(Image change detection data)
== Segment start ==
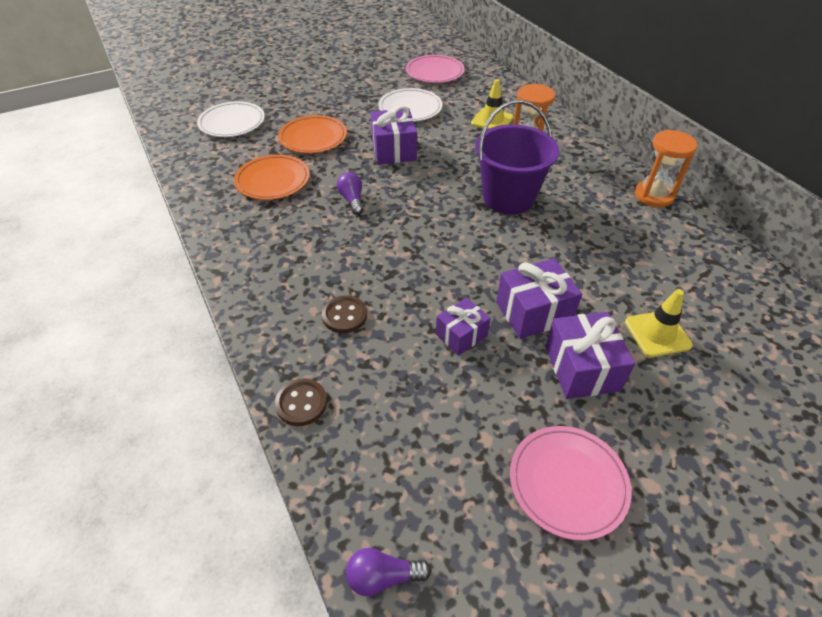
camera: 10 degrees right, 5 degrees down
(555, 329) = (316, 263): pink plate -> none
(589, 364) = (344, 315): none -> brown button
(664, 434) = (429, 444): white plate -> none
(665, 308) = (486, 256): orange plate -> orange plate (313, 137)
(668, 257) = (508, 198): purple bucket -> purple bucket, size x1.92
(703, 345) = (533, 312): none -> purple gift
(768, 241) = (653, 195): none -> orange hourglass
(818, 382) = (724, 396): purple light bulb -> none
== Segment end ==
== Segment start ==
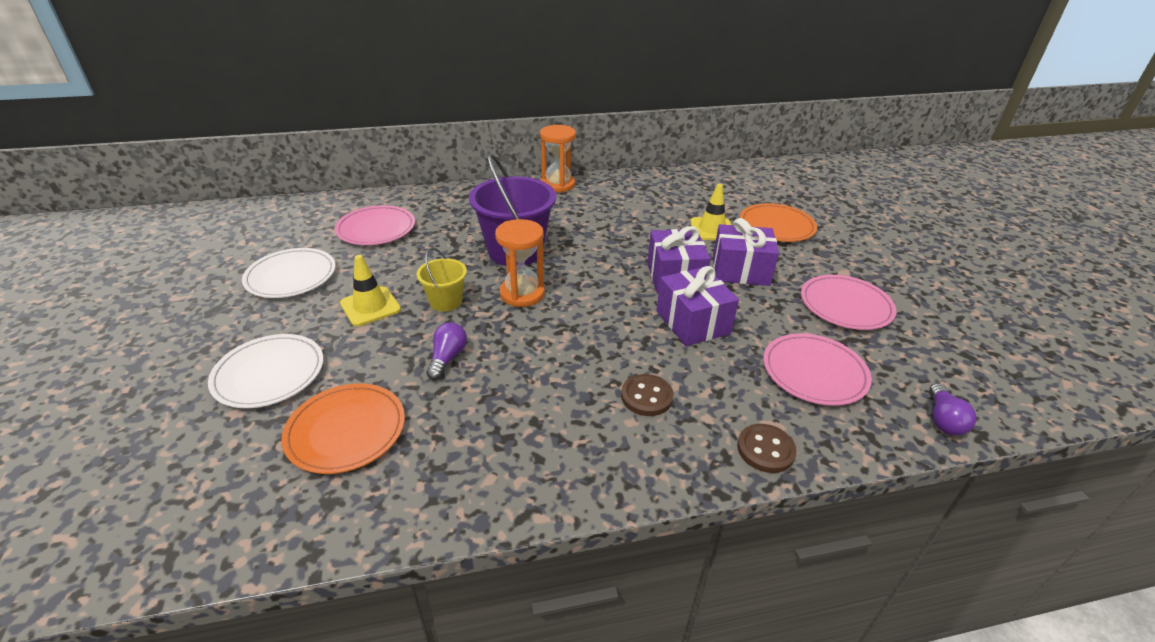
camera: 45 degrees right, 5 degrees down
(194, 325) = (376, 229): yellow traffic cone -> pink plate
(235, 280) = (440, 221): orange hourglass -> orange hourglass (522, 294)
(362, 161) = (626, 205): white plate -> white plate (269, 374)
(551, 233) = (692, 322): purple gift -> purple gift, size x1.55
== Segment end ==
▸ Your assignment:
Transcribe the lines above between the line holding "(768, 241) = (653, 195): none" and the line holding "(818, 382) = (724, 396): purple", inclusive, exactly as they stand and with nothing added.

▸ Output of the task:
(768, 241) = (653, 195): none -> orange hourglass
(818, 382) = (724, 396): purple light bulb -> none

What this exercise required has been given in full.